Revision tracking records:
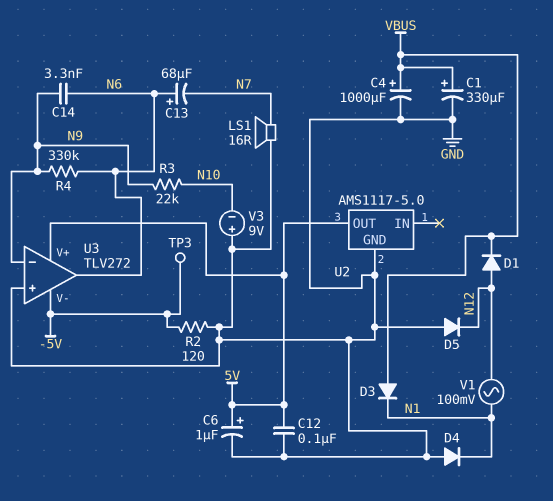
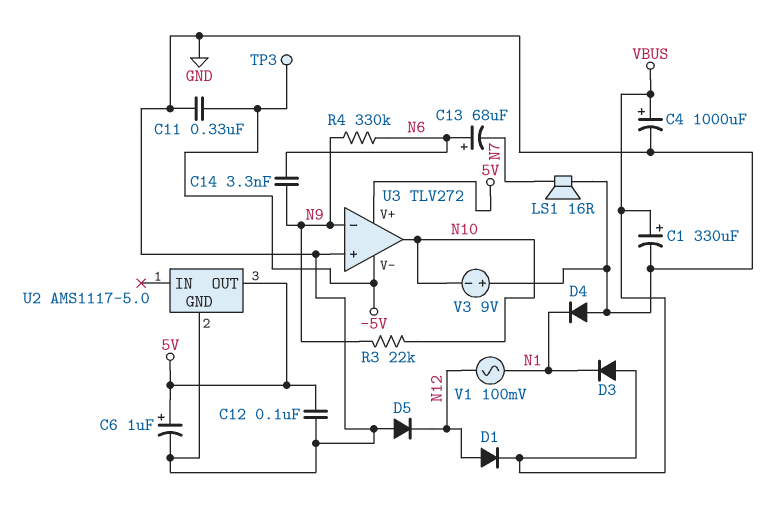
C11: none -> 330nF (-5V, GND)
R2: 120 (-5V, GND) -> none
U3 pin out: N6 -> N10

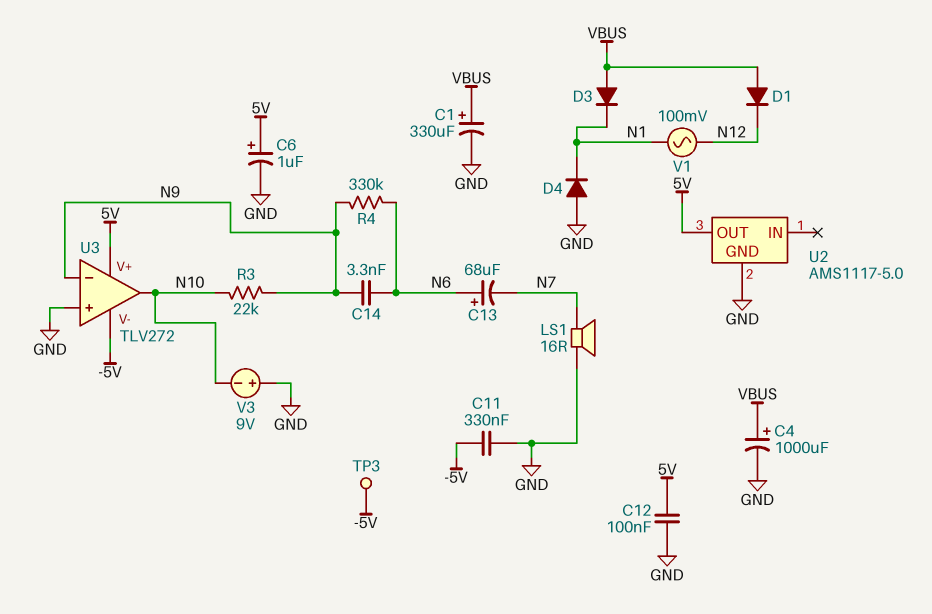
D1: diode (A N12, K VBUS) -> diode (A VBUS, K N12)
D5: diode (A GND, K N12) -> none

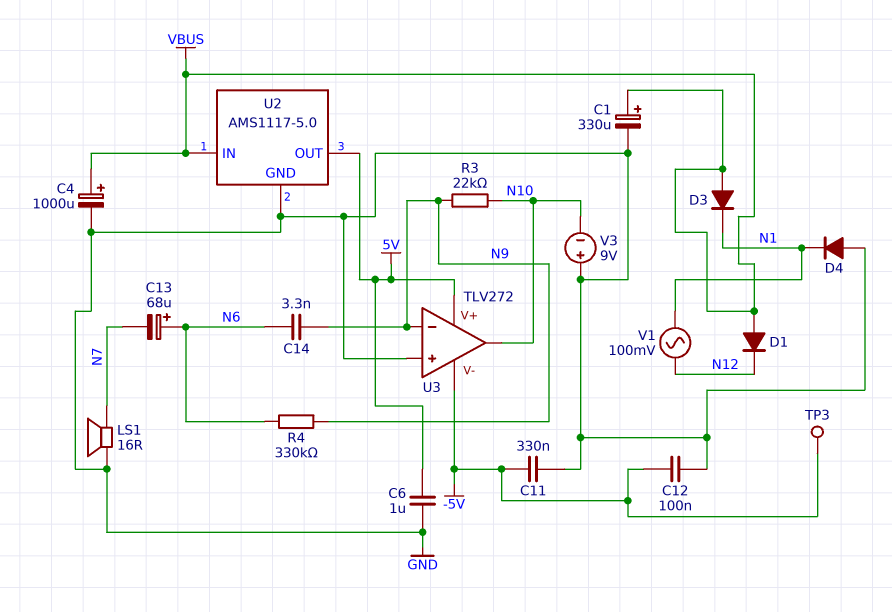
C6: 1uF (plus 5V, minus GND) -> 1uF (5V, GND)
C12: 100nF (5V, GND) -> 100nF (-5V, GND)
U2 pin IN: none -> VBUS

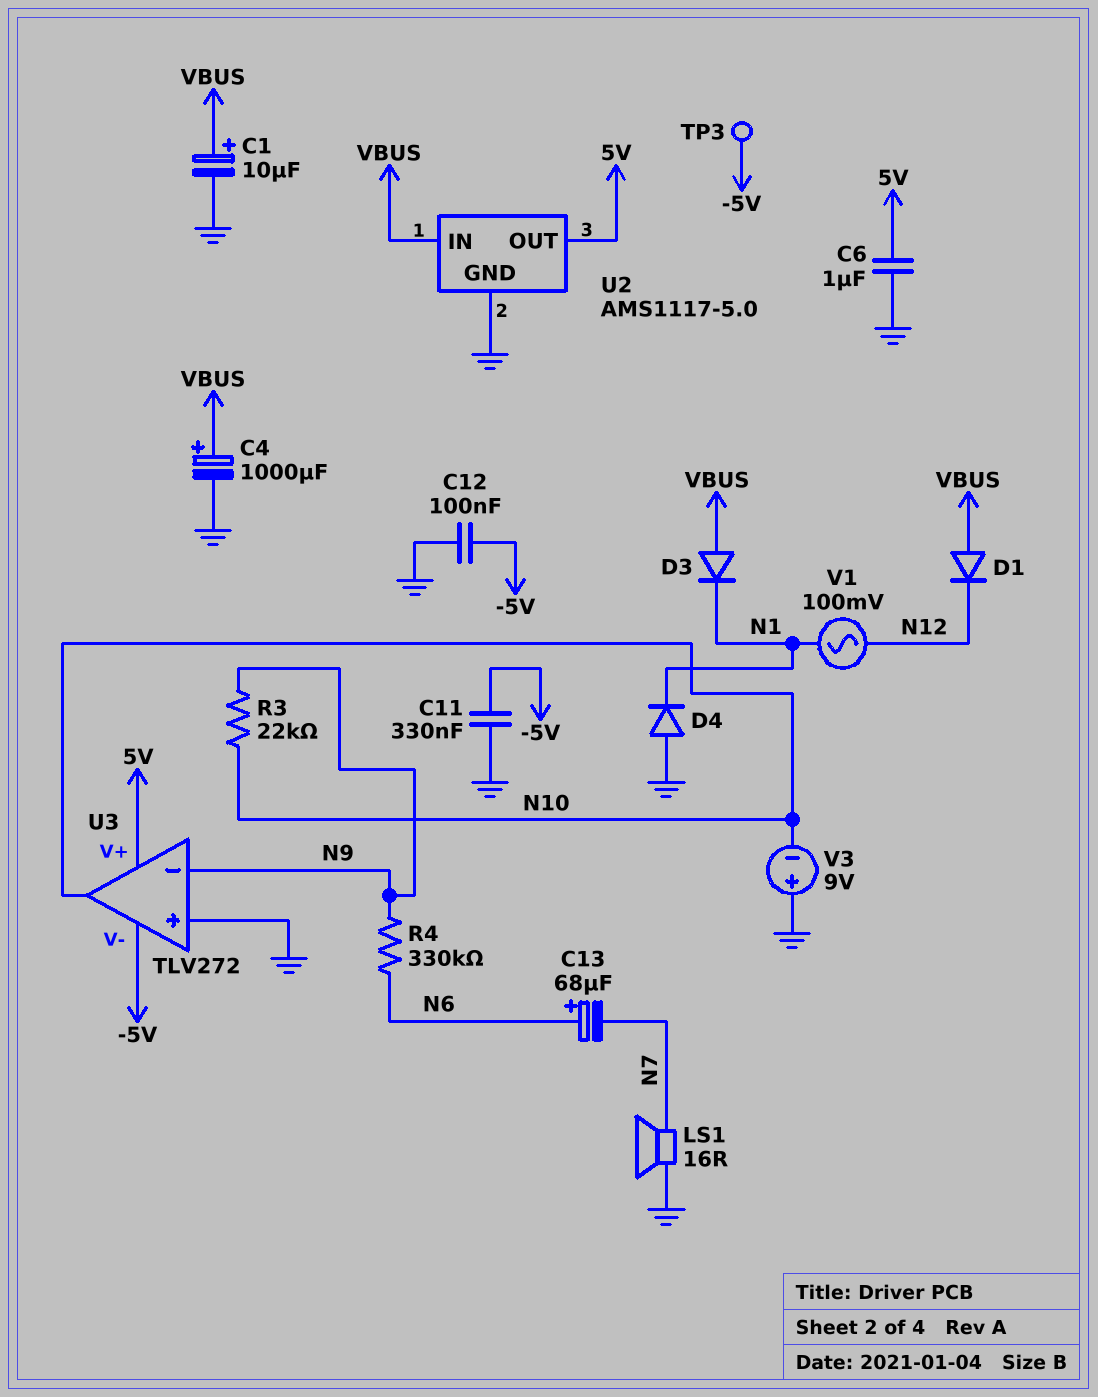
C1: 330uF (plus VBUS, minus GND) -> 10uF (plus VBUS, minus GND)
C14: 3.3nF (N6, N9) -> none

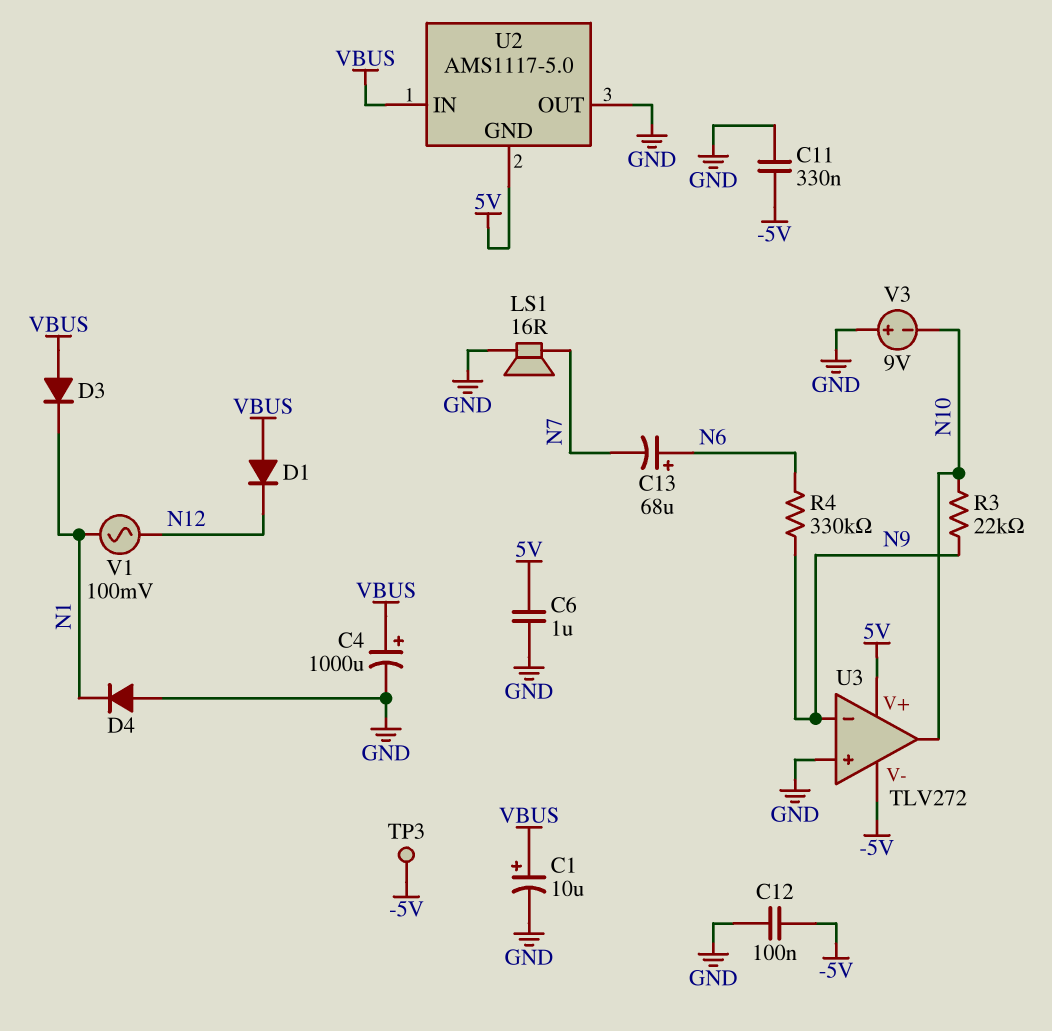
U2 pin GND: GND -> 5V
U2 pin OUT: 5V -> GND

To do: Copy out each line of the entries above that holds "diode".

Answer section:
D1: diode (A N12, K VBUS) -> diode (A VBUS, K N12)
D5: diode (A GND, K N12) -> none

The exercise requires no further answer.